**Stated exercise:**
Revise the data below by replacing every occurrence of "each given word" with "each listed word", keeping everything else unchanged.

(Dataset records)
-- BEGIN --
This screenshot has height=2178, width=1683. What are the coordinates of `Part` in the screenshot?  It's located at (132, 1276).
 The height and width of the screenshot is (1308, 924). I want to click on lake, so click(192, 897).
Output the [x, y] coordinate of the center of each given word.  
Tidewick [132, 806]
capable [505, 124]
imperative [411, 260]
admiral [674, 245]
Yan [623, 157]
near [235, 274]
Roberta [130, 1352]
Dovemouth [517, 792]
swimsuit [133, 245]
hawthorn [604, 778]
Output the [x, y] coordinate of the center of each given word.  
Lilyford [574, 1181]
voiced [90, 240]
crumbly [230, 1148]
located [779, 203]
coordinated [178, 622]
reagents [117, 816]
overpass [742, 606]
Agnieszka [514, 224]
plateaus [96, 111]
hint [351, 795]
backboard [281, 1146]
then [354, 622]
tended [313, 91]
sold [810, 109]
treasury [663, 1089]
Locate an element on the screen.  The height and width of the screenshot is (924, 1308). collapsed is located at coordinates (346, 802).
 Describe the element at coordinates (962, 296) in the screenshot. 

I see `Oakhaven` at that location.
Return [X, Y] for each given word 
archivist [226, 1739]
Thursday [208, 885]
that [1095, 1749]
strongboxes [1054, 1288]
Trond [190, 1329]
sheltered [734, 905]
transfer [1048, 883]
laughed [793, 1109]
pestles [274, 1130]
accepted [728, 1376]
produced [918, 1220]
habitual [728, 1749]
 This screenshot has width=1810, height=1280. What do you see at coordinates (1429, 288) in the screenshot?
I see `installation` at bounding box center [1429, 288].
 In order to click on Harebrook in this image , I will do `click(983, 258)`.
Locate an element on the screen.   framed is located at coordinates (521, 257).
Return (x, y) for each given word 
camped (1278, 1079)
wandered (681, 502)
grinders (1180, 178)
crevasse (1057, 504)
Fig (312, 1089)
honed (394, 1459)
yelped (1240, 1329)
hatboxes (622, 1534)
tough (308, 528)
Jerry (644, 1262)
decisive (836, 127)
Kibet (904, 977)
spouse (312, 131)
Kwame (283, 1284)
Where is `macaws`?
-- END --
**Solution:**
This screenshot has height=2178, width=1683. What are the coordinates of `Part` in the screenshot?  It's located at (132, 1276).
 The height and width of the screenshot is (1308, 924). I want to click on lake, so click(192, 897).
Output the [x, y] coordinate of the center of each listed word.  
Tidewick [132, 806]
capable [505, 124]
imperative [411, 260]
admiral [674, 245]
Yan [623, 157]
near [235, 274]
Roberta [130, 1352]
Dovemouth [517, 792]
swimsuit [133, 245]
hawthorn [604, 778]
Output the [x, y] coordinate of the center of each listed word.  
Lilyford [574, 1181]
voiced [90, 240]
crumbly [230, 1148]
located [779, 203]
coordinated [178, 622]
reagents [117, 816]
overpass [742, 606]
Agnieszka [514, 224]
plateaus [96, 111]
hint [351, 795]
backboard [281, 1146]
then [354, 622]
tended [313, 91]
sold [810, 109]
treasury [663, 1089]
Locate an element on the screen.  The height and width of the screenshot is (924, 1308). collapsed is located at coordinates (346, 802).
 Describe the element at coordinates (962, 296) in the screenshot. 

I see `Oakhaven` at that location.
Return [X, Y] for each listed word 
archivist [226, 1739]
Thursday [208, 885]
that [1095, 1749]
strongboxes [1054, 1288]
Trond [190, 1329]
sheltered [734, 905]
transfer [1048, 883]
laughed [793, 1109]
pestles [274, 1130]
accepted [728, 1376]
produced [918, 1220]
habitual [728, 1749]
 This screenshot has width=1810, height=1280. What do you see at coordinates (1429, 288) in the screenshot?
I see `installation` at bounding box center [1429, 288].
 In order to click on Harebrook in this image , I will do `click(983, 258)`.
Locate an element on the screen.   framed is located at coordinates (521, 257).
Return (x, y) for each listed word 
camped (1278, 1079)
wandered (681, 502)
grinders (1180, 178)
crevasse (1057, 504)
Fig (312, 1089)
honed (394, 1459)
yelped (1240, 1329)
hatboxes (622, 1534)
tough (308, 528)
Jerry (644, 1262)
decisive (836, 127)
Kibet (904, 977)
spouse (312, 131)
Kwame (283, 1284)
Where is `macaws`?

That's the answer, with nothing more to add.